Object change descriptions

- Opening Delimiter -

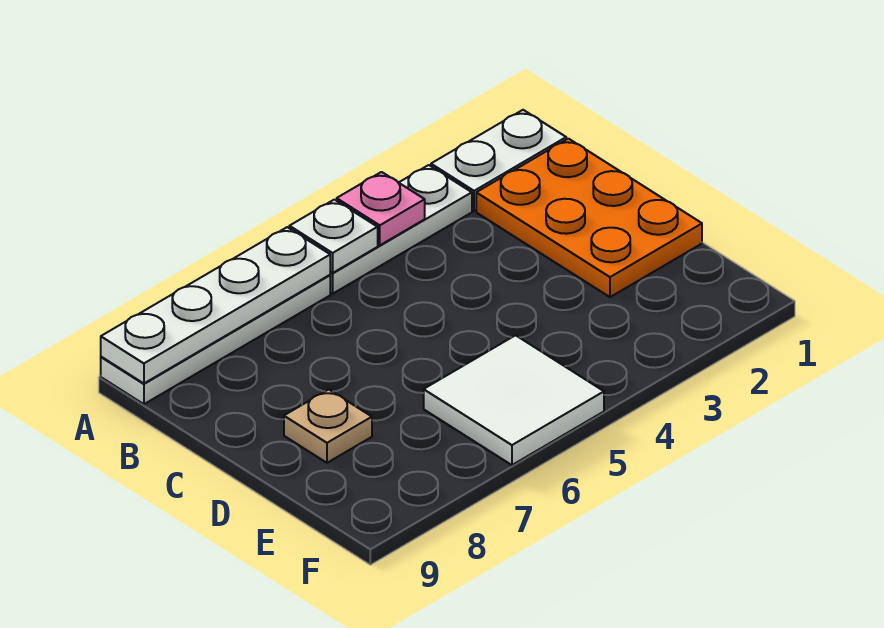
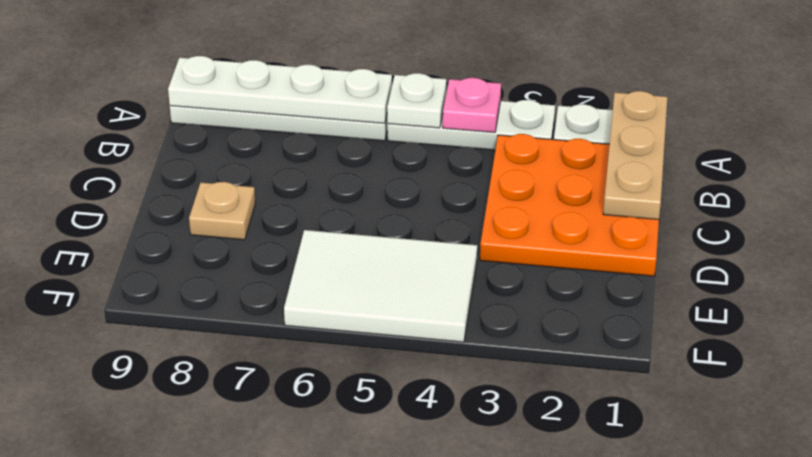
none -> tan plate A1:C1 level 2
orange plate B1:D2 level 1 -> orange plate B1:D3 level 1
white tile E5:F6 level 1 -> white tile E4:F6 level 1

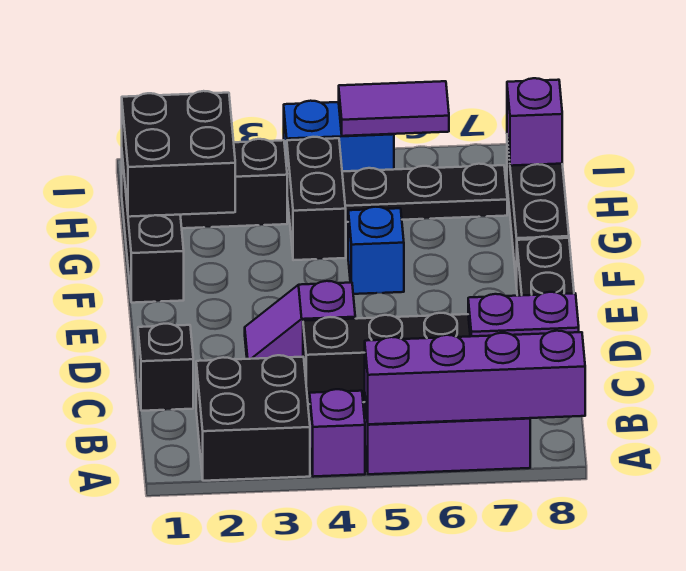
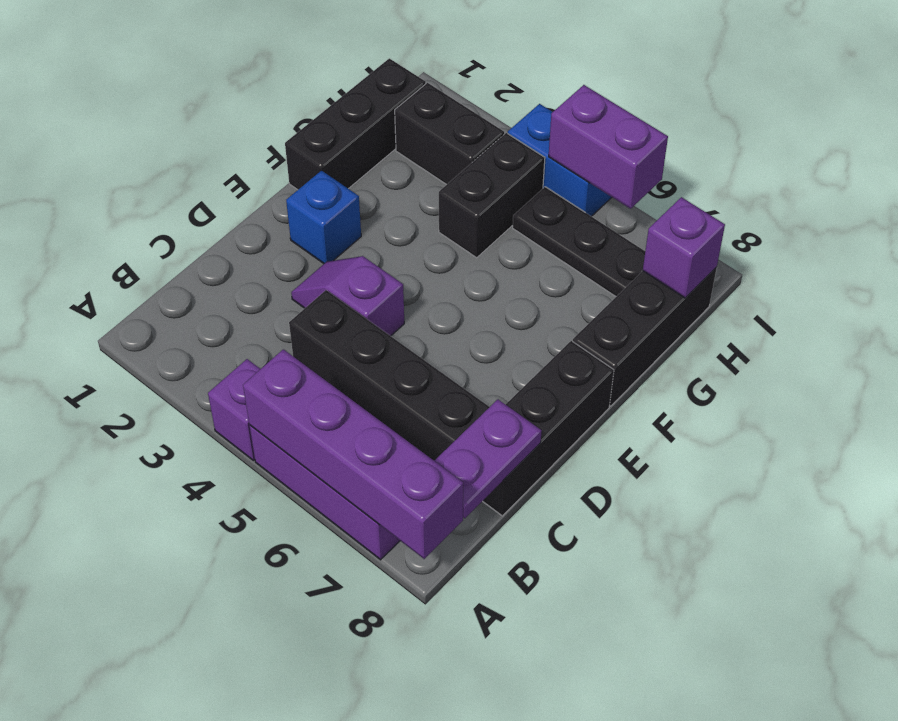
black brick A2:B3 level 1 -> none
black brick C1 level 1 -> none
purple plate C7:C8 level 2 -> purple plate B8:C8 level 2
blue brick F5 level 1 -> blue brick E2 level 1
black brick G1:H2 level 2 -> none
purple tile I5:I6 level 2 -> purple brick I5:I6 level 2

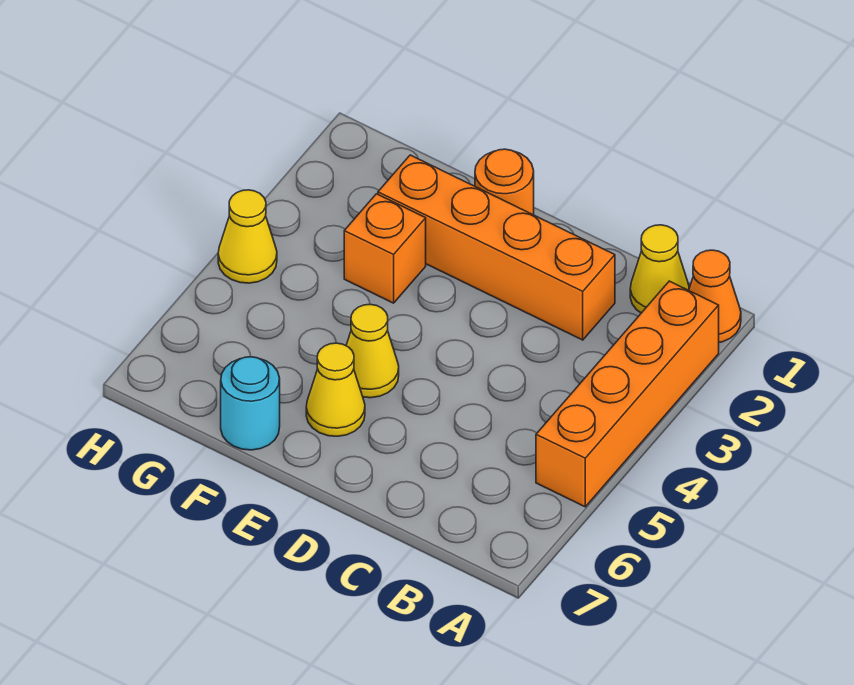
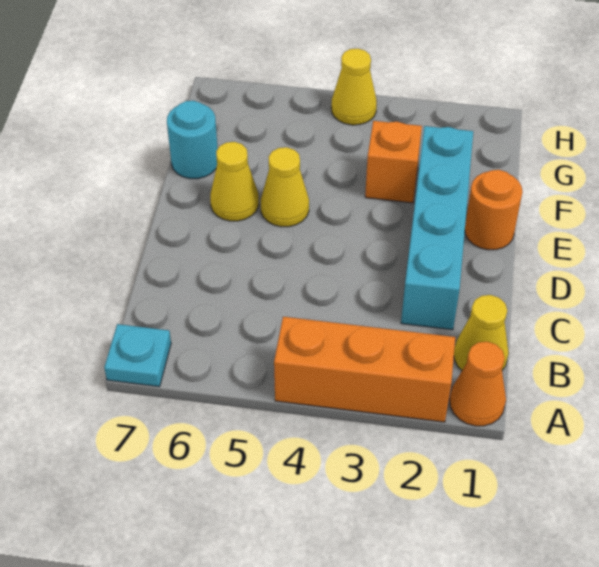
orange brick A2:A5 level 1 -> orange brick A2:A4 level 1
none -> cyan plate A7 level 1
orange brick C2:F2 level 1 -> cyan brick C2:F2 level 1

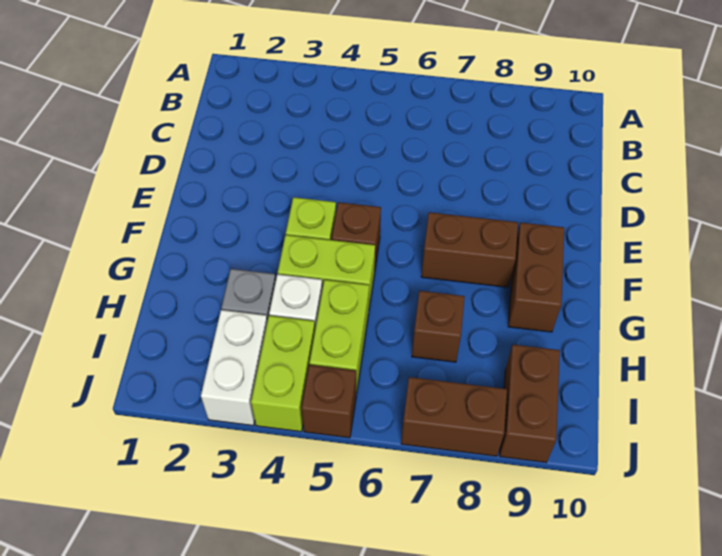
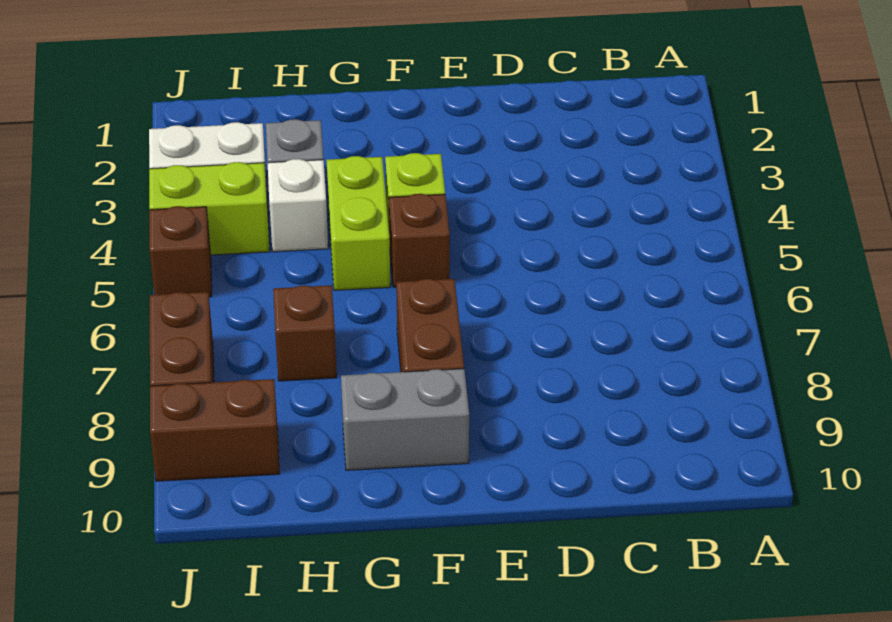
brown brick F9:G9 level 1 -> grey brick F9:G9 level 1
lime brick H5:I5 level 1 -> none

- Closing Delimiter -
- Opening Delimiter -

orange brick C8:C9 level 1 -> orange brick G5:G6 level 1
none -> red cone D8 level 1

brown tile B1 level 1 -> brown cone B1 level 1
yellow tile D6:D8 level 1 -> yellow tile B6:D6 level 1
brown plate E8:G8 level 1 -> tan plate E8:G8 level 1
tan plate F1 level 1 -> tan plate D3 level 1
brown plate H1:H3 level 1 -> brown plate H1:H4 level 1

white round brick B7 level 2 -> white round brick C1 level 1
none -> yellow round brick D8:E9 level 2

- Closing Delimiter -

**Directions for this task:**
Within the data above, repeat exactly the lines from the one bearing "purple tile I5:I6" through the one bearing "lime brick H5:I5 level 1 -> none". Include no pictures and nothing else.

**Task solution:**
purple tile I5:I6 level 2 -> purple brick I5:I6 level 2

orange brick A2:A5 level 1 -> orange brick A2:A4 level 1
none -> cyan plate A7 level 1
orange brick C2:F2 level 1 -> cyan brick C2:F2 level 1

brown brick F9:G9 level 1 -> grey brick F9:G9 level 1
lime brick H5:I5 level 1 -> none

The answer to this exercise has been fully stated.